▶ Exercise details
Work out how many lines in this listing hold the word "grey", and give the number with nothing added.

▶ Material provided

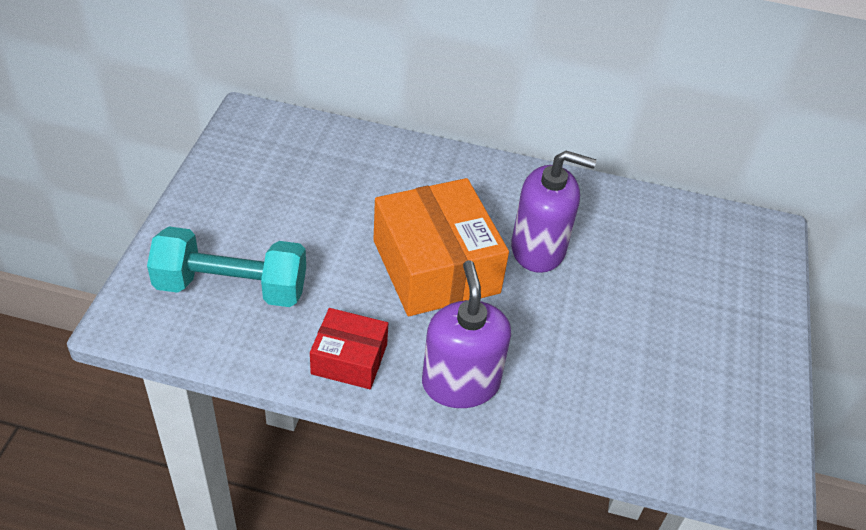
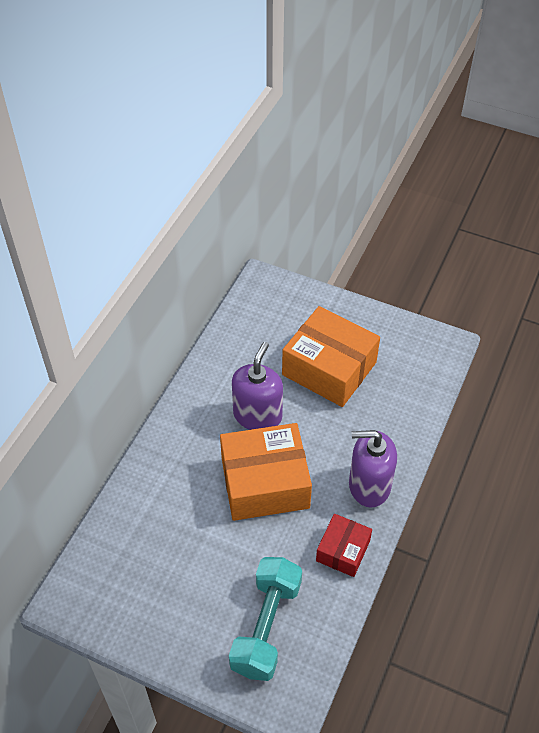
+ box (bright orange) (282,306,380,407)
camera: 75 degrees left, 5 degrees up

--

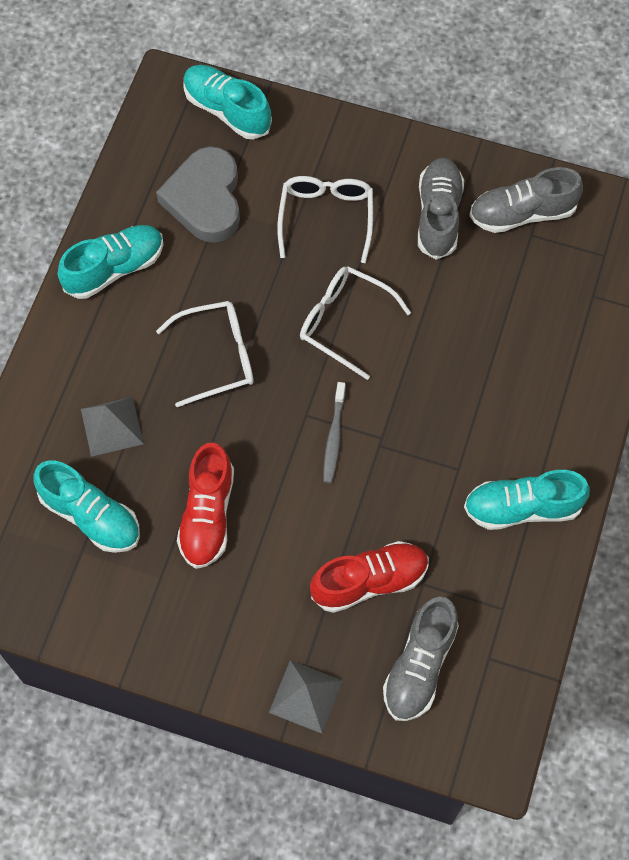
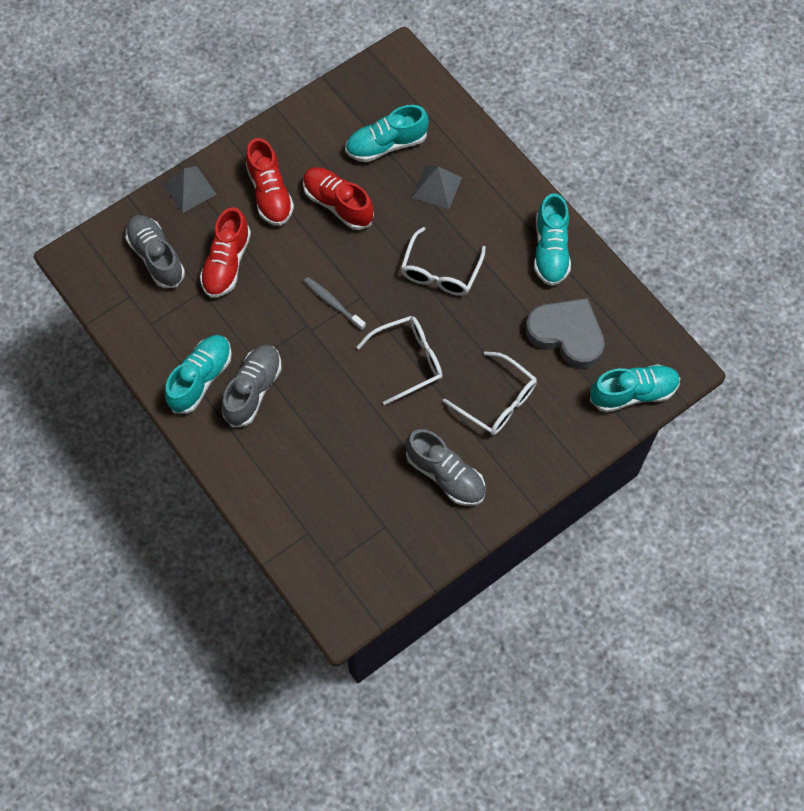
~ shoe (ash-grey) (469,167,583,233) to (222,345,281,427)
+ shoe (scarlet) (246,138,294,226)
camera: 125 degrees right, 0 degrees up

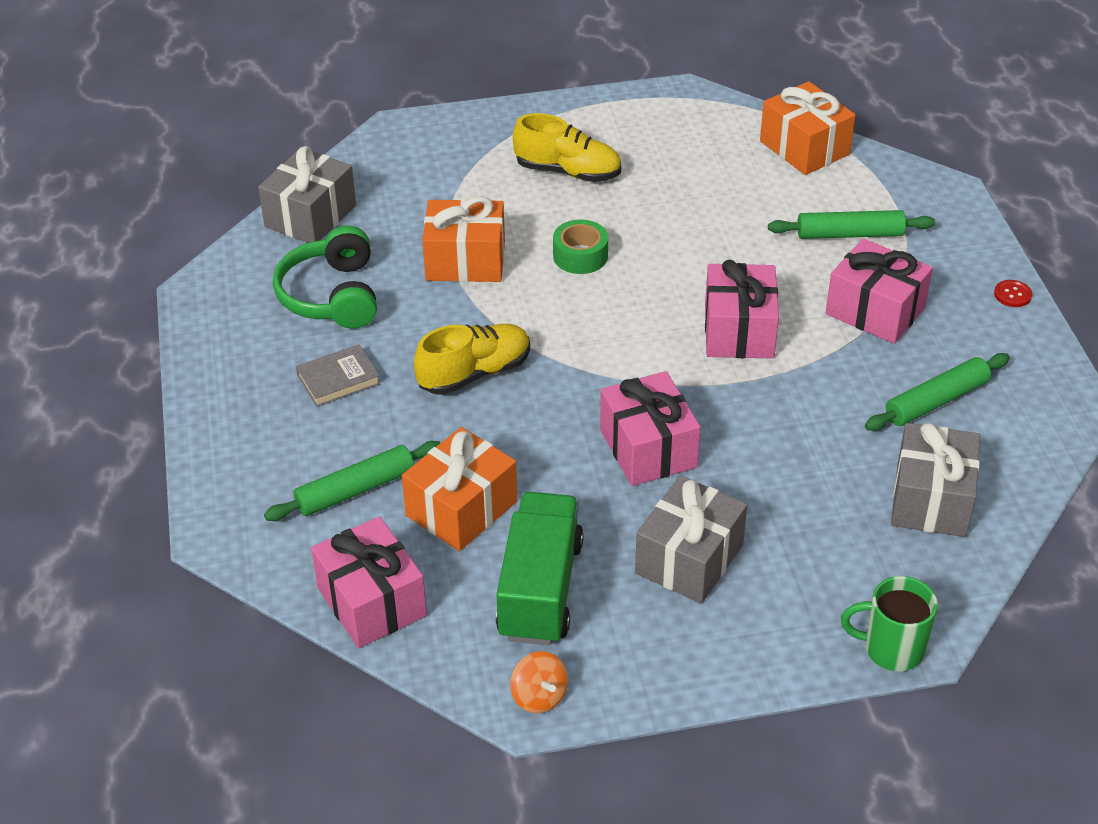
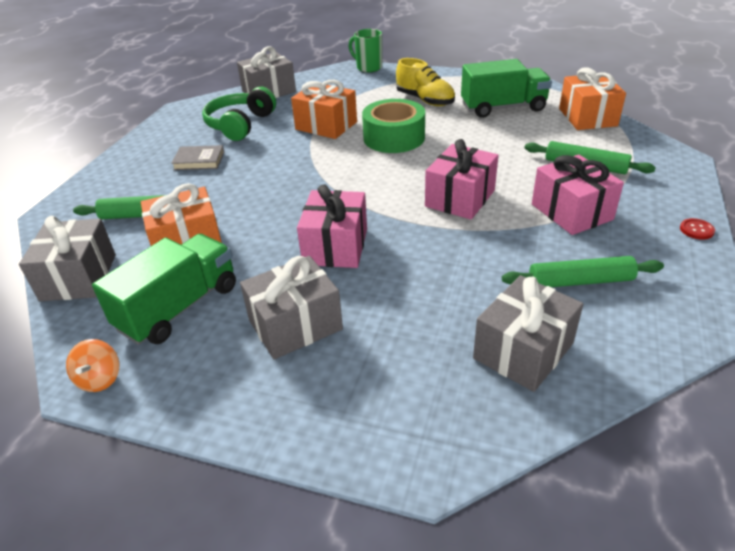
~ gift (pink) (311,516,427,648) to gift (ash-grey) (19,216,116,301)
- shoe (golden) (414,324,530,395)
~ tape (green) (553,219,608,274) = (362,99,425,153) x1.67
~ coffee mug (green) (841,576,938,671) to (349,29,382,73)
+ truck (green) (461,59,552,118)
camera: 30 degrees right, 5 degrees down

▶ Output
2